(Beginning of RECORDS FOR THE TASK)
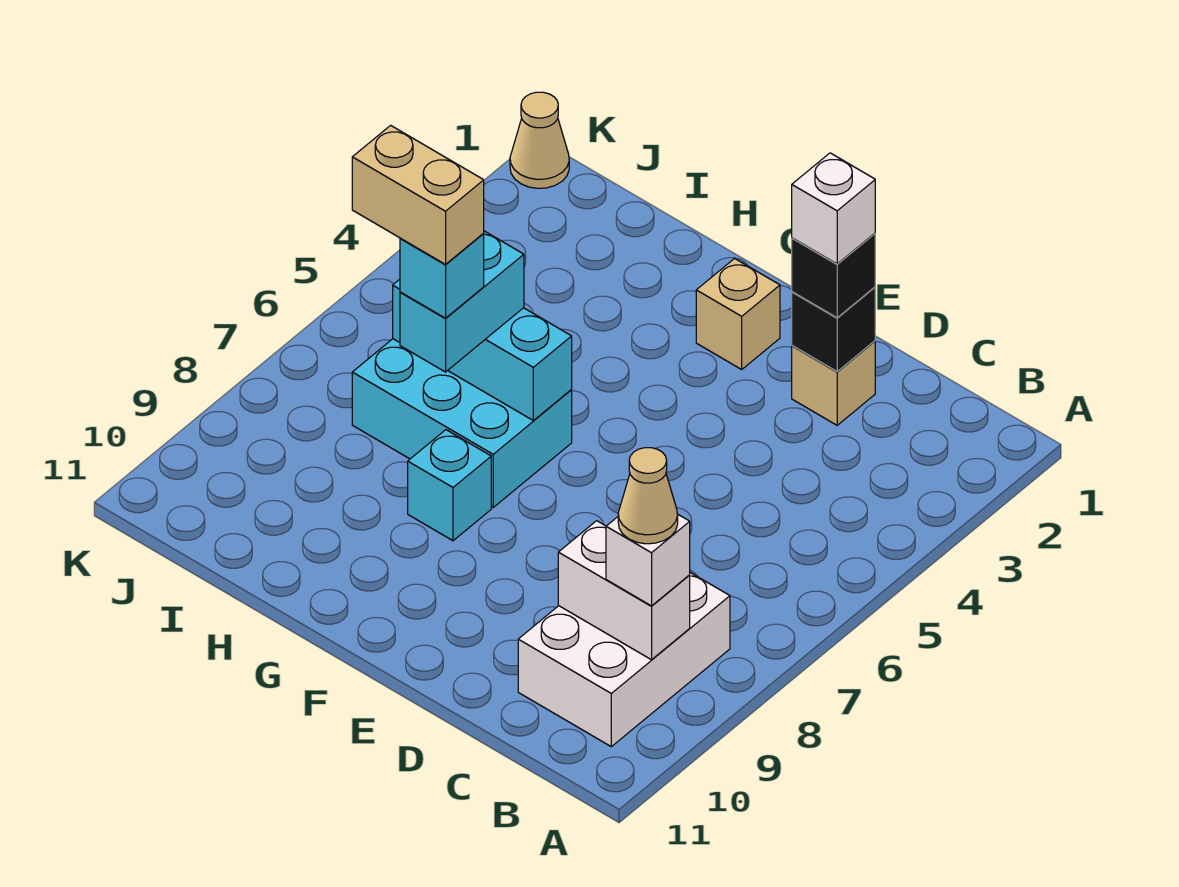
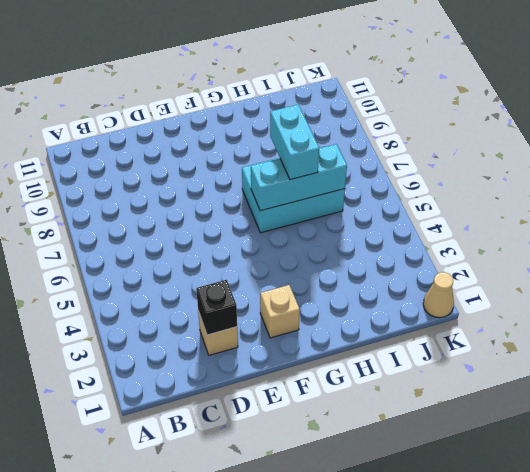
none -> white brick B8:C10 level 1
none -> cyan brick G8 level 1
none -> white brick B9:C9 level 2

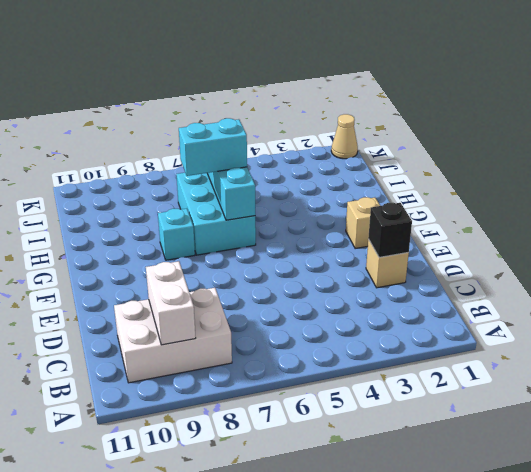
none -> white brick B9 level 3
none -> black brick D2 level 3
none -> tan cone B9 level 4

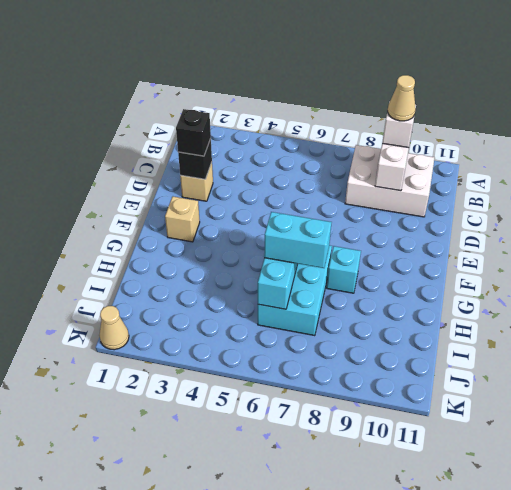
none -> white brick D2 level 4
none -> cyan brick H7 level 4
none -> tan brick H7:I7 level 5

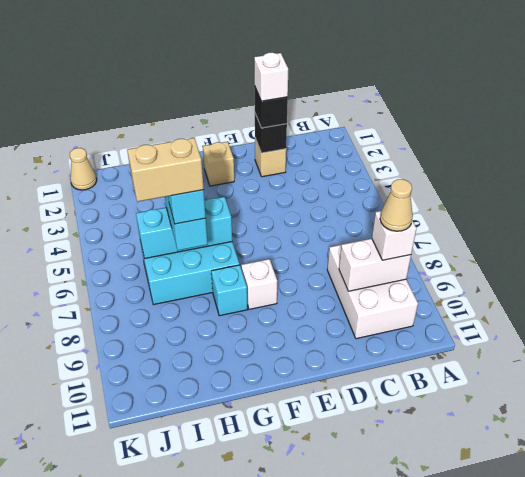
white brick F8 level 1 -> none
(End of RECORDS FOR THE TASK)
TASK DESCRIPTION: Transcribe the whole listing exactly. Pictures stay out of your copy.

EXERCISE OUTPUT:
none -> white brick B8:C10 level 1
none -> cyan brick G8 level 1
none -> white brick B9:C9 level 2

none -> white brick B9 level 3
none -> black brick D2 level 3
none -> tan cone B9 level 4

none -> white brick D2 level 4
none -> cyan brick H7 level 4
none -> tan brick H7:I7 level 5

white brick F8 level 1 -> none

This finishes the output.